* **RECORD SET**:
==============================

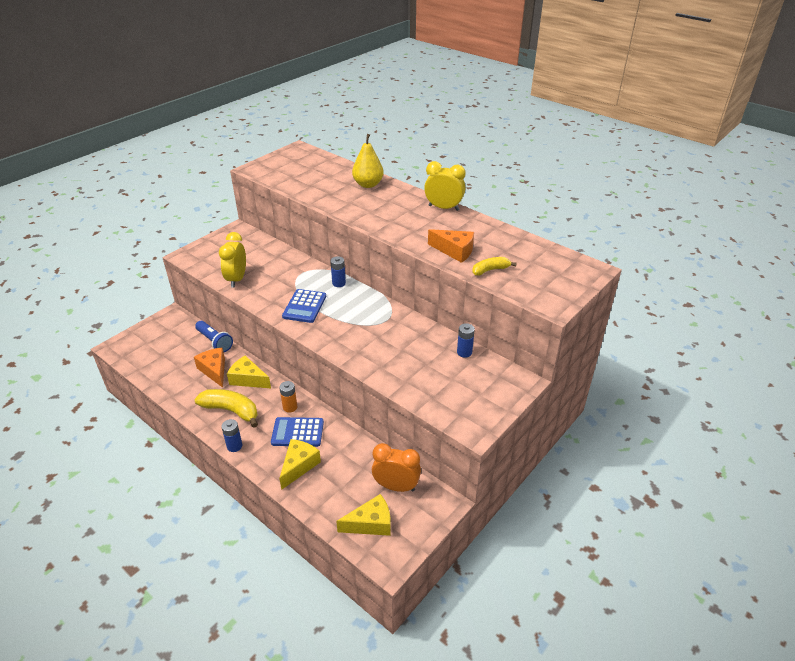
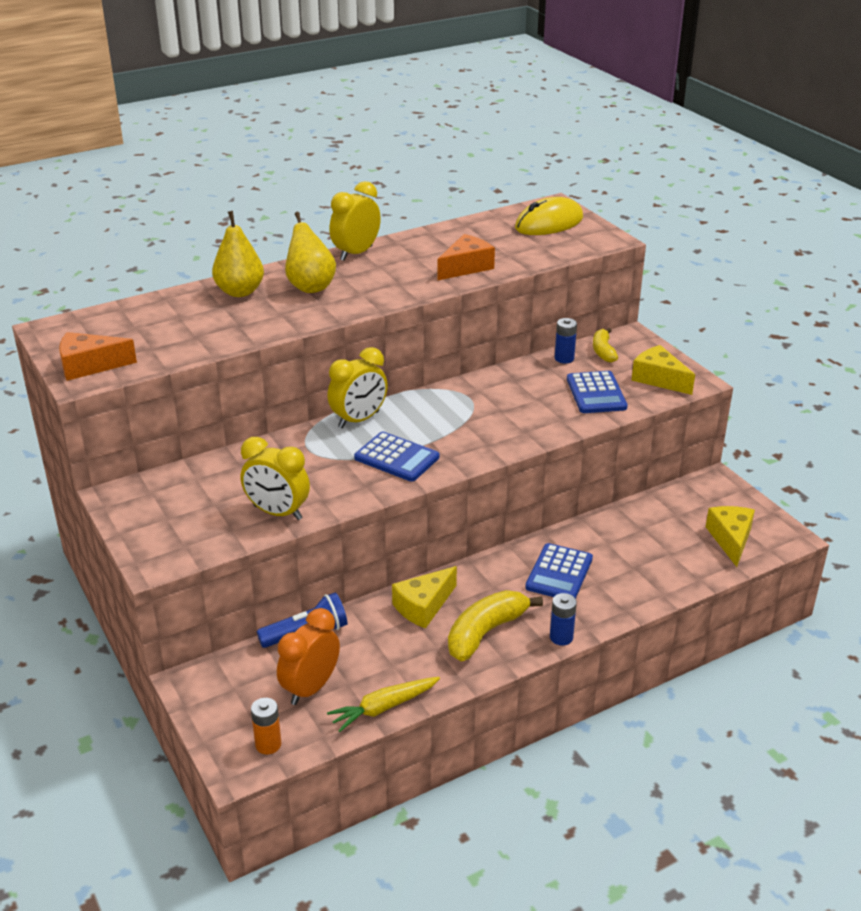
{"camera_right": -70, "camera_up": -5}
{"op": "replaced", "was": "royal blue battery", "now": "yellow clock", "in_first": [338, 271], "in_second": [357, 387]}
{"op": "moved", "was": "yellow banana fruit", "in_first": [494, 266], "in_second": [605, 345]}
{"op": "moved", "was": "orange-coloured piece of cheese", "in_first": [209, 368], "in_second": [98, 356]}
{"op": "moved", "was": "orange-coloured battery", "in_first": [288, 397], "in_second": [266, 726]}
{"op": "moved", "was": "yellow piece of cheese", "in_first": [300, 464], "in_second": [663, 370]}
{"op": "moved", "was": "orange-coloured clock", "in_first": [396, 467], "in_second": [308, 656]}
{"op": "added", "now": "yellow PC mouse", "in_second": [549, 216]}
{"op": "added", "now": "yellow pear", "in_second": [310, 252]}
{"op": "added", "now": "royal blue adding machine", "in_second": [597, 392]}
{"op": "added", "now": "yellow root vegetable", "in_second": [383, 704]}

==============================

* **EXERCISE OBJECTIVE**: Leave out the pictures and retype the rest of the entries exactly.

* **SOLUTION FOR THIS EXERCISE**:
{"camera_right": -70, "camera_up": -5}
{"op": "replaced", "was": "royal blue battery", "now": "yellow clock", "in_first": [338, 271], "in_second": [357, 387]}
{"op": "moved", "was": "yellow banana fruit", "in_first": [494, 266], "in_second": [605, 345]}
{"op": "moved", "was": "orange-coloured piece of cheese", "in_first": [209, 368], "in_second": [98, 356]}
{"op": "moved", "was": "orange-coloured battery", "in_first": [288, 397], "in_second": [266, 726]}
{"op": "moved", "was": "yellow piece of cheese", "in_first": [300, 464], "in_second": [663, 370]}
{"op": "moved", "was": "orange-coloured clock", "in_first": [396, 467], "in_second": [308, 656]}
{"op": "added", "now": "yellow PC mouse", "in_second": [549, 216]}
{"op": "added", "now": "yellow pear", "in_second": [310, 252]}
{"op": "added", "now": "royal blue adding machine", "in_second": [597, 392]}
{"op": "added", "now": "yellow root vegetable", "in_second": [383, 704]}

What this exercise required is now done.